(Exercise details): Taking the line with "pink tile J3:J4 level 2 -> none" as the first and the line with "none -> red brick J9 level 1" as the last, set down exactly every line in that range from the entries below, and no more.

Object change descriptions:
========================================================================

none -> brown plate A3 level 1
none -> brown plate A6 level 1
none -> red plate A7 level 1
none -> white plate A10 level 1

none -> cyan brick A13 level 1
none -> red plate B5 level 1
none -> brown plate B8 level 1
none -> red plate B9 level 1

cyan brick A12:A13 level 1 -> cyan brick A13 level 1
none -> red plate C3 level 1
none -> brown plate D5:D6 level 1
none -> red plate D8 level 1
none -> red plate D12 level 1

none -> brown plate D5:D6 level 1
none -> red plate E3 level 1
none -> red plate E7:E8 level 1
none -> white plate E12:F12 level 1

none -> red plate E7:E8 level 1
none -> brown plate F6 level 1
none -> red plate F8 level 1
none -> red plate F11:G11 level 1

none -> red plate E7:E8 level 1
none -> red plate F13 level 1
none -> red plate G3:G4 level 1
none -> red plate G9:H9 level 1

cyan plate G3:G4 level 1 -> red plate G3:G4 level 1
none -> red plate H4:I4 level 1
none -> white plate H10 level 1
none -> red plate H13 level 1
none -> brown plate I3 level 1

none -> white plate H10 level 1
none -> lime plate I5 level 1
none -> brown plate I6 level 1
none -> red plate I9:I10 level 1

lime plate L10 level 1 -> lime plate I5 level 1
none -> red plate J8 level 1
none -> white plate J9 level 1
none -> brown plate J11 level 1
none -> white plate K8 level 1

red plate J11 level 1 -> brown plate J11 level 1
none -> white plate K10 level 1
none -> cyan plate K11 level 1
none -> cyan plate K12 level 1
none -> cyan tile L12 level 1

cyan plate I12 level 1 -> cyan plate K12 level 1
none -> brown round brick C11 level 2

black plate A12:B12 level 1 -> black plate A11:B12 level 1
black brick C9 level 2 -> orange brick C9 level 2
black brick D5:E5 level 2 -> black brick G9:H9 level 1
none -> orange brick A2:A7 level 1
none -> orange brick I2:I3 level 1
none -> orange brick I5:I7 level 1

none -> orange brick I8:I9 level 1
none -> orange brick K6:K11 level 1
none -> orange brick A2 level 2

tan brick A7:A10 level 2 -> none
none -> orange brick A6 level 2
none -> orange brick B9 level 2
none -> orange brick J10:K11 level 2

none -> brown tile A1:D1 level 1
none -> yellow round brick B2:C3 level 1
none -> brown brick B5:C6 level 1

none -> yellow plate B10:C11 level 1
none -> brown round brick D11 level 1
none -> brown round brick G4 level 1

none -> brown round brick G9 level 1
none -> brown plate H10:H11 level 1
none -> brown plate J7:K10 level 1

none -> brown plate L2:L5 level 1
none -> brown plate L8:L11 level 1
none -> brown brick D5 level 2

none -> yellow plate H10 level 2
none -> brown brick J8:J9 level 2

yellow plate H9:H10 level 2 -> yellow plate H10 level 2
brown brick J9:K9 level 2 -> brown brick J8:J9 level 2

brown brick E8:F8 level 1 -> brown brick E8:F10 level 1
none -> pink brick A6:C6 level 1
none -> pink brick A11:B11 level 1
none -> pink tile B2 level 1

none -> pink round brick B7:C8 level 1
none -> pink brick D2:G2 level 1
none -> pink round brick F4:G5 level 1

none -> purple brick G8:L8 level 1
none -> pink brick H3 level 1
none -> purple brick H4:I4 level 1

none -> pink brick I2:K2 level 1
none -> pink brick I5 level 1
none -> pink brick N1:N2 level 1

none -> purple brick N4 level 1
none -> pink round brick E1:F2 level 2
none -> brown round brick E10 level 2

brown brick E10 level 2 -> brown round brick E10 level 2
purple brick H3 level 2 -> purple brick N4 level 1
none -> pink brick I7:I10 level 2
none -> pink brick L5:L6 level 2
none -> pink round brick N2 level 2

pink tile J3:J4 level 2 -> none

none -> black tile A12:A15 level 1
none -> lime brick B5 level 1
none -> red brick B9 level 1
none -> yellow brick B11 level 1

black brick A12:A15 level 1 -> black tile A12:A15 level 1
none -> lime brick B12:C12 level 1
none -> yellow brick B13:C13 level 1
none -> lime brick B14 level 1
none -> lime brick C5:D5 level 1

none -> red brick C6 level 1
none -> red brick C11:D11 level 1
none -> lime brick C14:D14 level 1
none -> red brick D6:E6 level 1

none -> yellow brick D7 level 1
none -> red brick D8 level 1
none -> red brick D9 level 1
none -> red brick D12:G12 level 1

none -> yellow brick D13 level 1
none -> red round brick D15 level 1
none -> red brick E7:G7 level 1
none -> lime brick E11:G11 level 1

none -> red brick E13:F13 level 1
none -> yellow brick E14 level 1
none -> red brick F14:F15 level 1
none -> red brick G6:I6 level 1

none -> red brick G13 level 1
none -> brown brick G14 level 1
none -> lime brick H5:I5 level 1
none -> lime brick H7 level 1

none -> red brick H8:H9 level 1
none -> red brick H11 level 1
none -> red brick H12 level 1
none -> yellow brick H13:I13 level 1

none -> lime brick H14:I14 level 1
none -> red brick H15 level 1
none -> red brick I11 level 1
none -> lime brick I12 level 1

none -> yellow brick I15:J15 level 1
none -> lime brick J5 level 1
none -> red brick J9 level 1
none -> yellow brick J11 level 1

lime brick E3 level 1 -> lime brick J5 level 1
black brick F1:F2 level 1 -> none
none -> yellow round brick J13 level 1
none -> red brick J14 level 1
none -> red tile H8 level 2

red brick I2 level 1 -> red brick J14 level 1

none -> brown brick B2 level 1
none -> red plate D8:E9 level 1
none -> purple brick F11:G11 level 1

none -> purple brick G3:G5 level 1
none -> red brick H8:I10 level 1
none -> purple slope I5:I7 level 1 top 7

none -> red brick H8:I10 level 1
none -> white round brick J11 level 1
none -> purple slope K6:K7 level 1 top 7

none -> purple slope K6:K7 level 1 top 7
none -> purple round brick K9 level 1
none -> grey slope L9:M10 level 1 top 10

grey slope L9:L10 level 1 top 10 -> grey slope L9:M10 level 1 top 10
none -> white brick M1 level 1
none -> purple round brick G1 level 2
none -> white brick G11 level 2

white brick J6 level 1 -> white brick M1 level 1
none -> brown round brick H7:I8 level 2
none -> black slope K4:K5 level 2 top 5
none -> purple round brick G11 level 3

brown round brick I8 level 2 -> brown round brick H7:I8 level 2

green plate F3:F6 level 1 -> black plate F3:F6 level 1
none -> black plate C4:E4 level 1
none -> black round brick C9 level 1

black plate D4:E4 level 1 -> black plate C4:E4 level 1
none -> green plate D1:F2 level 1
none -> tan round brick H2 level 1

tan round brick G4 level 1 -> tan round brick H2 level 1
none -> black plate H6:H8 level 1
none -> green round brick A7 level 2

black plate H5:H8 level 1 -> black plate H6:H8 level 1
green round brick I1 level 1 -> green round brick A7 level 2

========================================================================

(Response):
pink tile J3:J4 level 2 -> none

none -> black tile A12:A15 level 1
none -> lime brick B5 level 1
none -> red brick B9 level 1
none -> yellow brick B11 level 1

black brick A12:A15 level 1 -> black tile A12:A15 level 1
none -> lime brick B12:C12 level 1
none -> yellow brick B13:C13 level 1
none -> lime brick B14 level 1
none -> lime brick C5:D5 level 1

none -> red brick C6 level 1
none -> red brick C11:D11 level 1
none -> lime brick C14:D14 level 1
none -> red brick D6:E6 level 1

none -> yellow brick D7 level 1
none -> red brick D8 level 1
none -> red brick D9 level 1
none -> red brick D12:G12 level 1

none -> yellow brick D13 level 1
none -> red round brick D15 level 1
none -> red brick E7:G7 level 1
none -> lime brick E11:G11 level 1

none -> red brick E13:F13 level 1
none -> yellow brick E14 level 1
none -> red brick F14:F15 level 1
none -> red brick G6:I6 level 1

none -> red brick G13 level 1
none -> brown brick G14 level 1
none -> lime brick H5:I5 level 1
none -> lime brick H7 level 1

none -> red brick H8:H9 level 1
none -> red brick H11 level 1
none -> red brick H12 level 1
none -> yellow brick H13:I13 level 1

none -> lime brick H14:I14 level 1
none -> red brick H15 level 1
none -> red brick I11 level 1
none -> lime brick I12 level 1

none -> yellow brick I15:J15 level 1
none -> lime brick J5 level 1
none -> red brick J9 level 1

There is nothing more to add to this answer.